[Task to carry out]: Although the records contain pictures, only their text should be set down, exactly as written.

Supplied data START

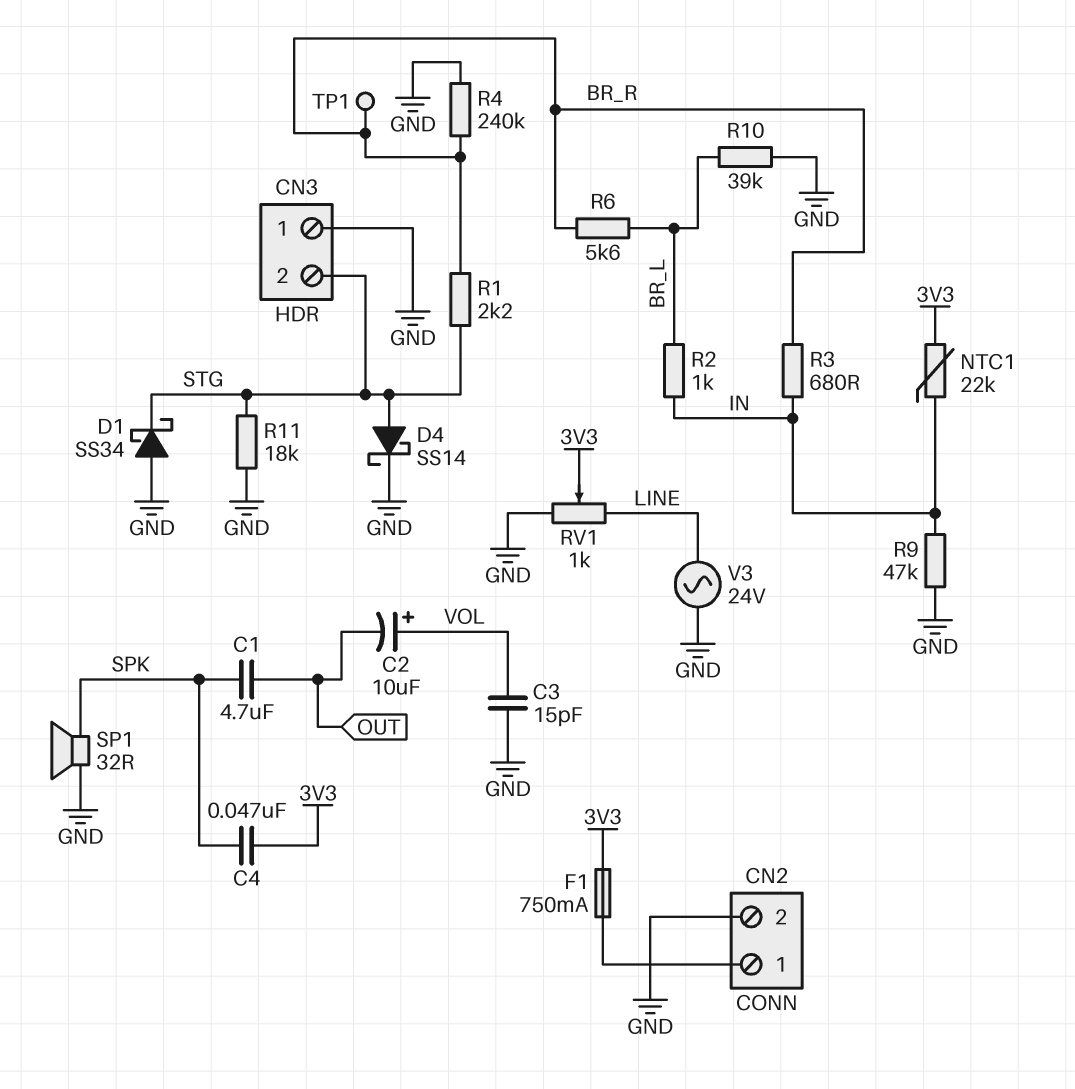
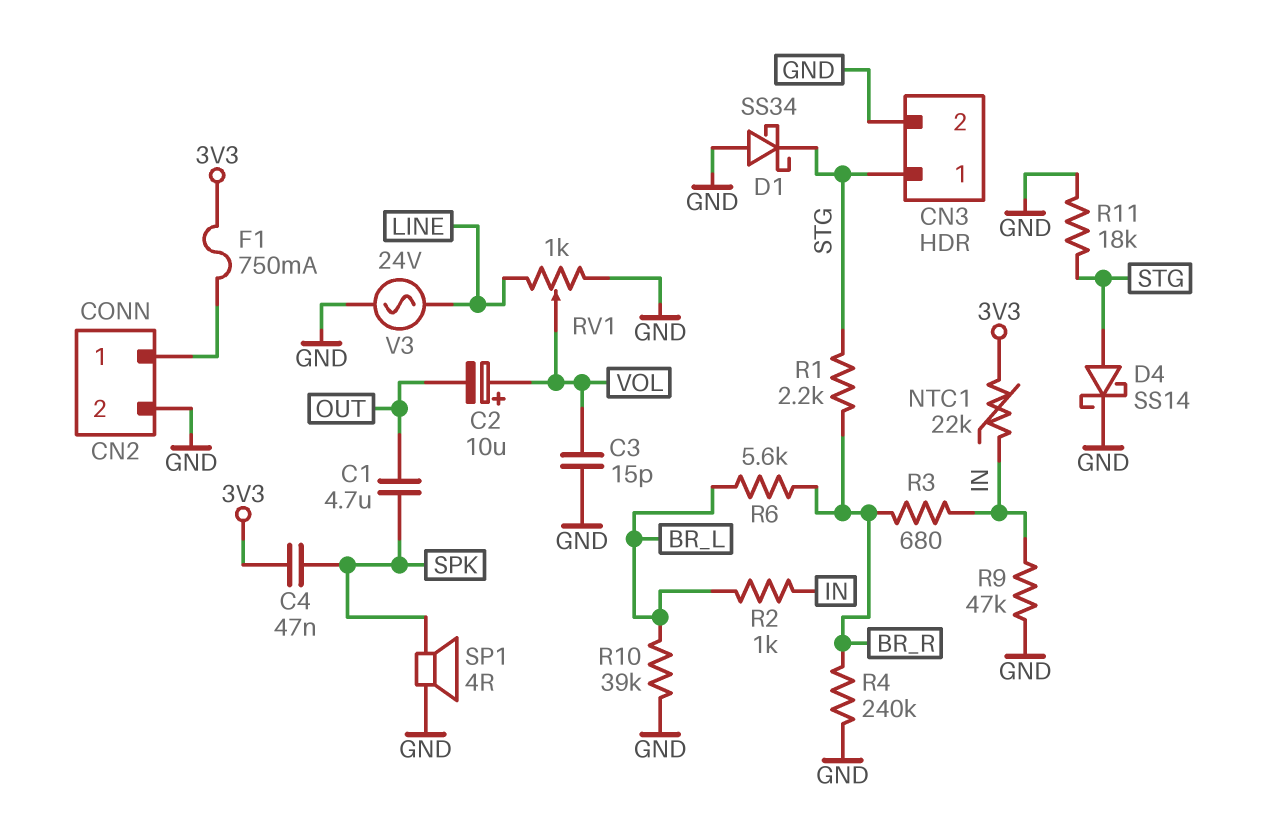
CN3 pin 1: GND -> STG
CN3 pin 2: STG -> GND
RV1: 1k (GND, LINE, wiper 3V3) -> 1k (GND, LINE, wiper VOL)
SP1: speaker 32R (GND, SPK) -> speaker 4R (GND, SPK)
TP1: test point (BR_R) -> none

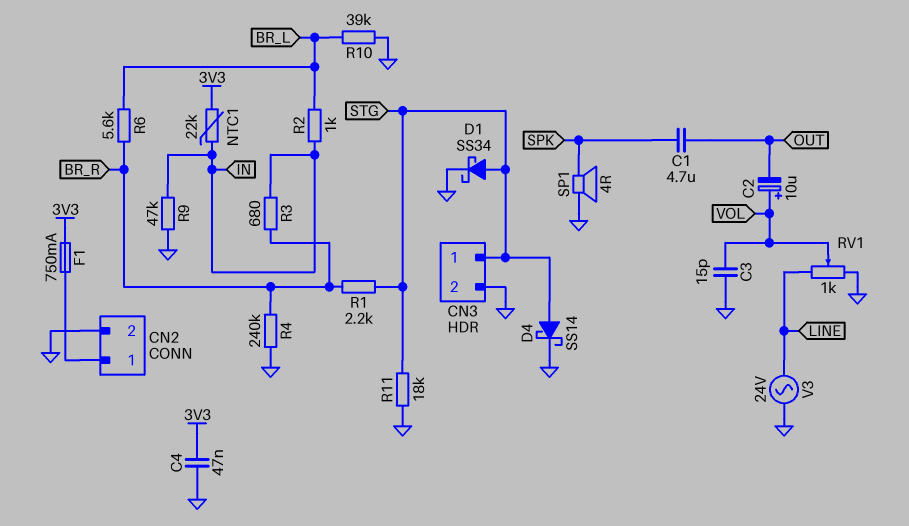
C4: 47nF (3V3, SPK) -> 47nF (3V3, GND)
D1: schottky SS34 (A GND, K STG) -> schottky SS34 (A STG, K GND)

Supplied data END

[Response for this exercise]:
CN3 pin 1: GND -> STG
CN3 pin 2: STG -> GND
RV1: 1k (GND, LINE, wiper 3V3) -> 1k (GND, LINE, wiper VOL)
SP1: speaker 32R (GND, SPK) -> speaker 4R (GND, SPK)
TP1: test point (BR_R) -> none

C4: 47nF (3V3, SPK) -> 47nF (3V3, GND)
D1: schottky SS34 (A GND, K STG) -> schottky SS34 (A STG, K GND)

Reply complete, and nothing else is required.